# Task to complete:
Leave the pictures aside and give back every entry below word for word.

# Dataset extract:

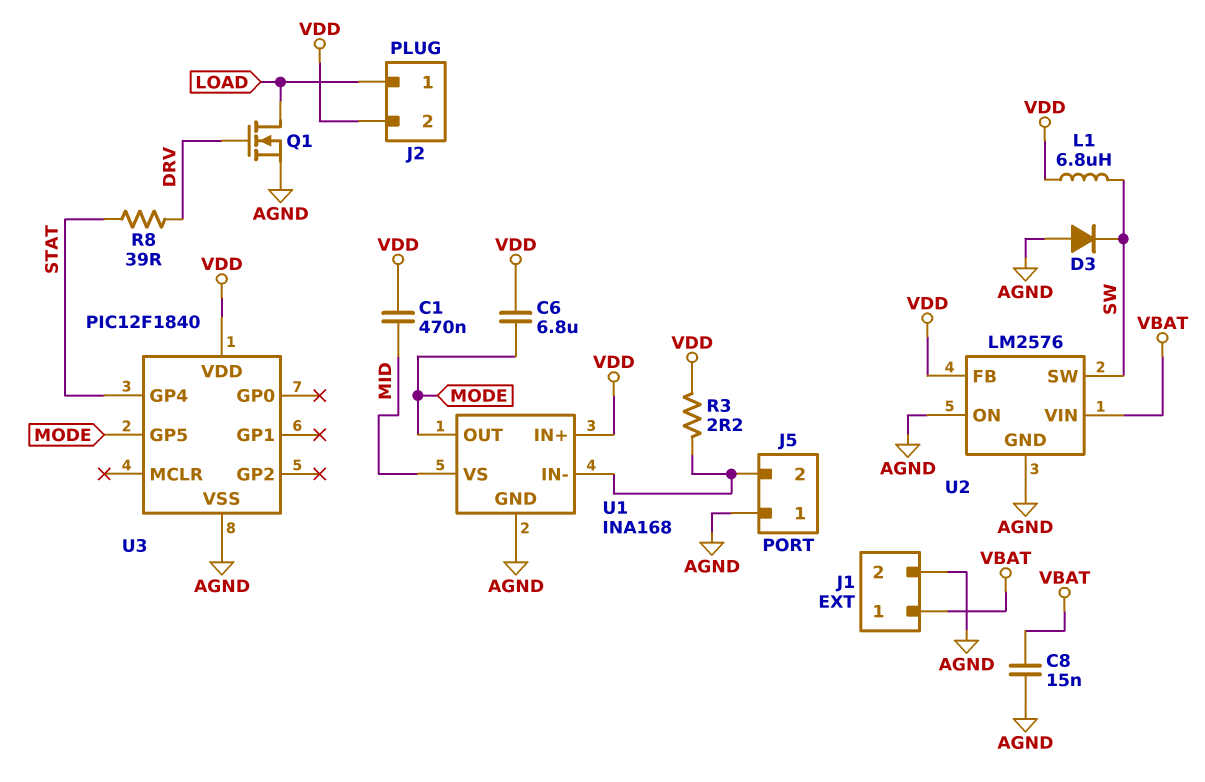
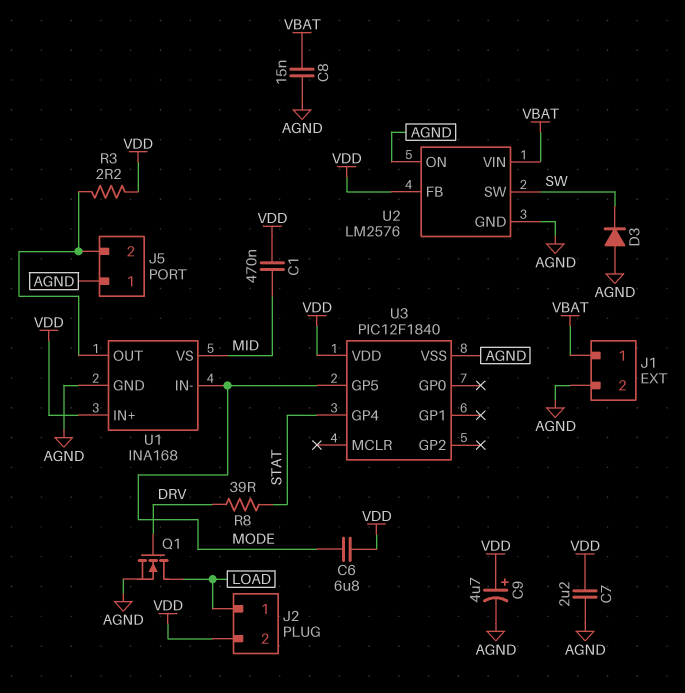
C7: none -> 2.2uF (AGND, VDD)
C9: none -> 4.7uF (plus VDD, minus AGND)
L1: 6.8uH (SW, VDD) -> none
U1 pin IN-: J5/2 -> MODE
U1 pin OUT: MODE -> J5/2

# Output for this exercise:
C7: none -> 2.2uF (AGND, VDD)
C9: none -> 4.7uF (plus VDD, minus AGND)
L1: 6.8uH (SW, VDD) -> none
U1 pin IN-: J5/2 -> MODE
U1 pin OUT: MODE -> J5/2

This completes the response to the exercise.